**EXERCISE:** Copy exactly the line that contains "camera: 25 degrees right, 10 degrees down" plus all remaining lines of the data, and leave out every line before it.

**Before-and-after scene images:**
* * * * *

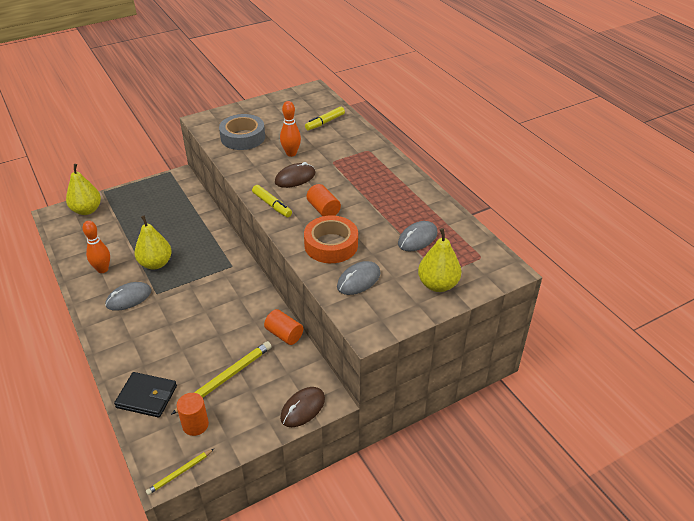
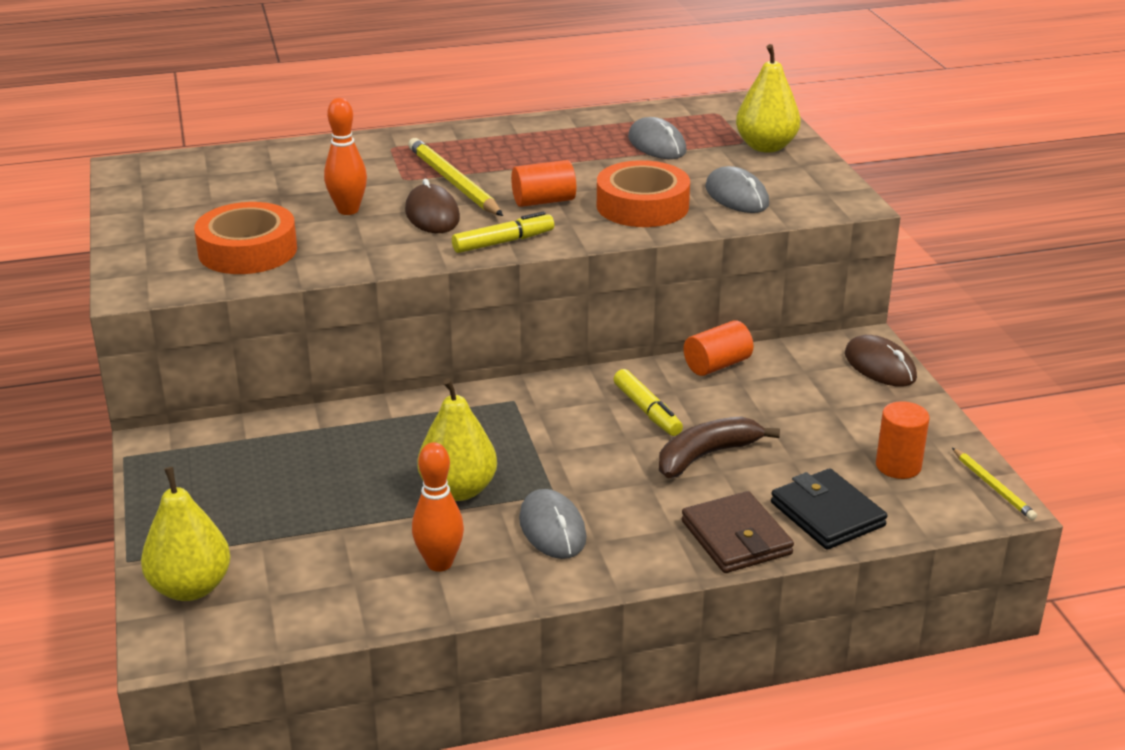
camera: 75 degrees left, 10 degrees down
(124, 363) = (736, 538): none -> brown wallet
(147, 397) = (827, 514): black wallet -> black wallet turned 60 degrees counterclockwise
(194, 342) = (706, 455): none -> brown banana
(225, 378) = (803, 430): yellow pencil -> yellow pencil (454, 182)
(243, 137) = (248, 250): grey tape -> orange tape
(325, 122) = (265, 170): yellow marker -> yellow marker (647, 411)

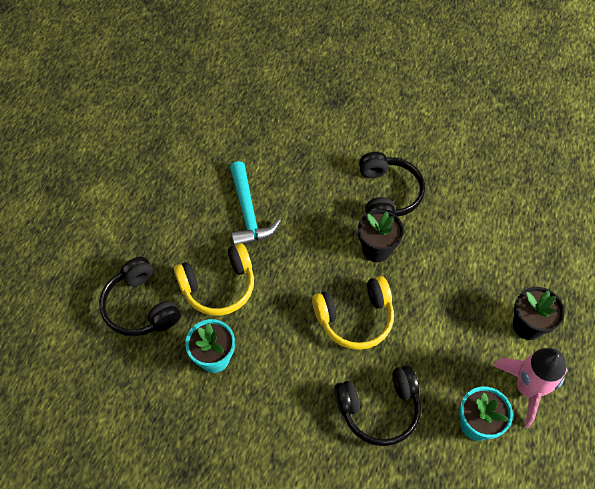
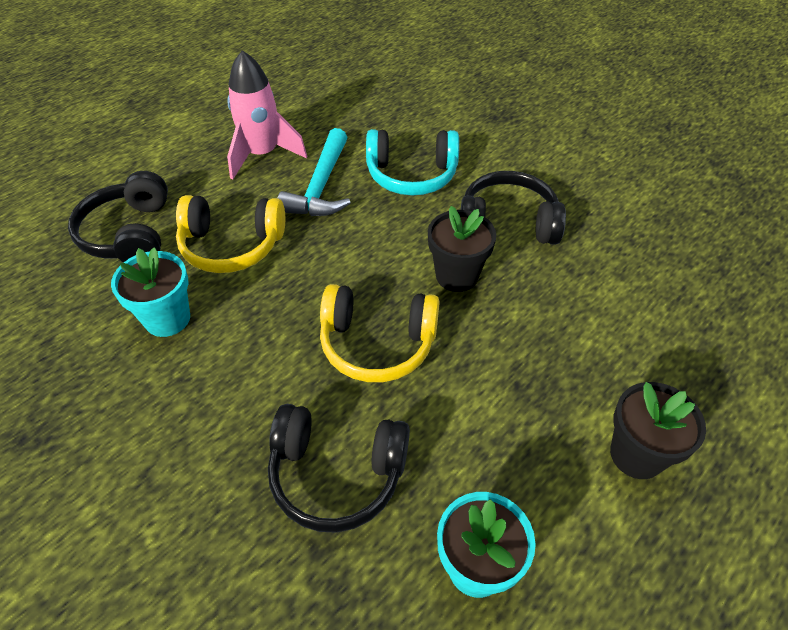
camera: 25 degrees right, 10 degrees down
(304, 178) = (411, 175): none -> turquoise headphones
(387, 194) = (507, 223): black headphones -> black headphones turned 105 degrees counterclockwise
(527, 388) = (592, 549): pink rocket -> pink rocket (262, 155)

* * * * *

**WORKED SOLUTION:**
camera: 25 degrees right, 10 degrees down
(304, 178) = (411, 175): none -> turquoise headphones
(387, 194) = (507, 223): black headphones -> black headphones turned 105 degrees counterclockwise
(527, 388) = (592, 549): pink rocket -> pink rocket (262, 155)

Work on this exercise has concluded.